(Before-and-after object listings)
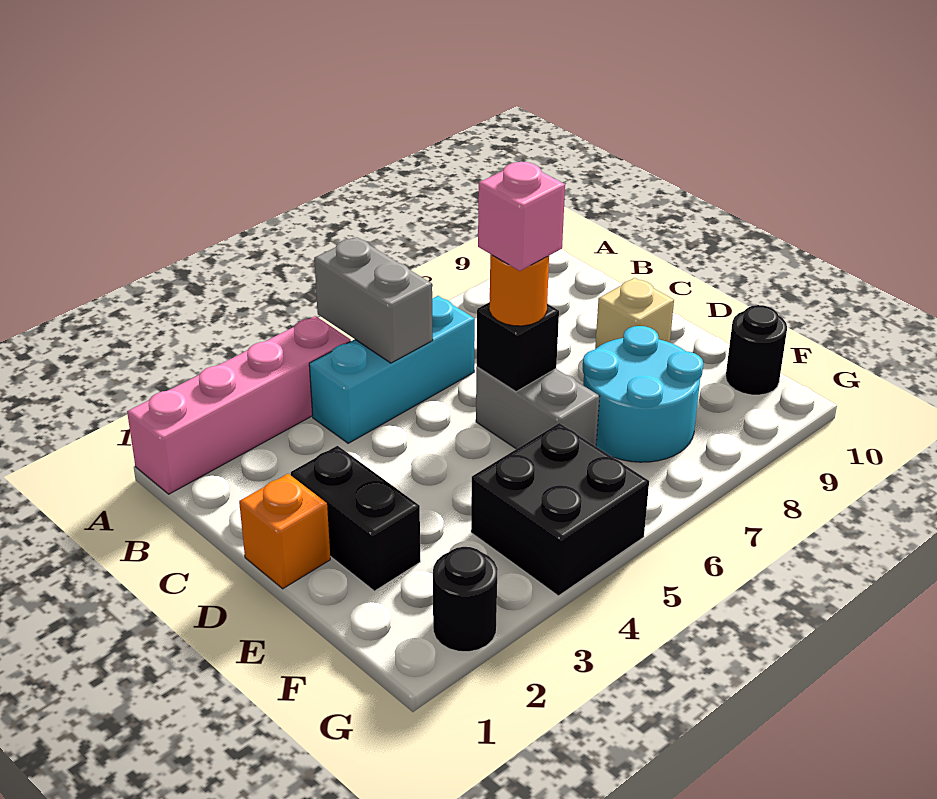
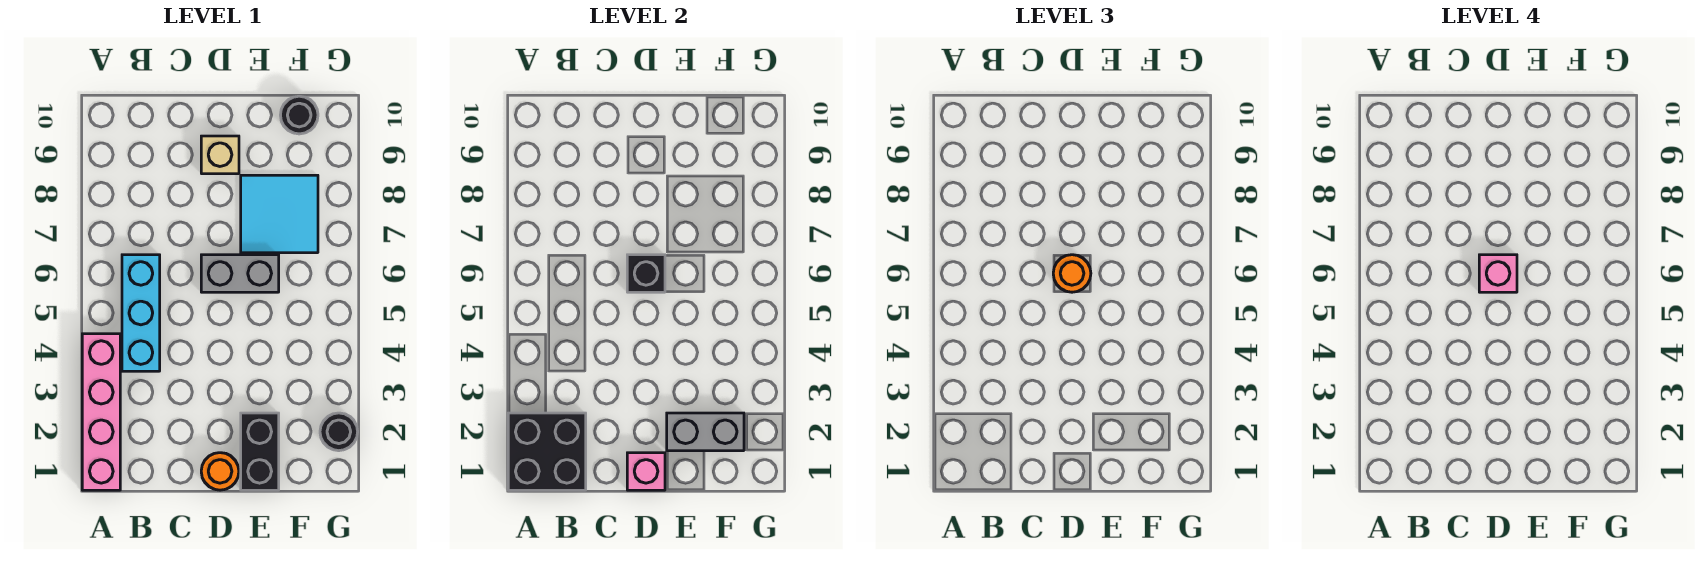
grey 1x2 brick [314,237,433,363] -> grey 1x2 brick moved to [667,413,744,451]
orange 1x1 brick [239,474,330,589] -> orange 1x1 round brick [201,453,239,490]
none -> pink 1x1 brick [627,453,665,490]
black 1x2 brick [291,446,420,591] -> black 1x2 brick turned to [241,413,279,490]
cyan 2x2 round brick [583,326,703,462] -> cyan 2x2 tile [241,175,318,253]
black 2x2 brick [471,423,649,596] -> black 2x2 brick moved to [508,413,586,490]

▸ **Description of the task**:
Repeat the data word for word. Skip the pictures.

▸ **Reply**:
grey 1x2 brick [314,237,433,363] -> grey 1x2 brick moved to [667,413,744,451]
orange 1x1 brick [239,474,330,589] -> orange 1x1 round brick [201,453,239,490]
none -> pink 1x1 brick [627,453,665,490]
black 1x2 brick [291,446,420,591] -> black 1x2 brick turned to [241,413,279,490]
cyan 2x2 round brick [583,326,703,462] -> cyan 2x2 tile [241,175,318,253]
black 2x2 brick [471,423,649,596] -> black 2x2 brick moved to [508,413,586,490]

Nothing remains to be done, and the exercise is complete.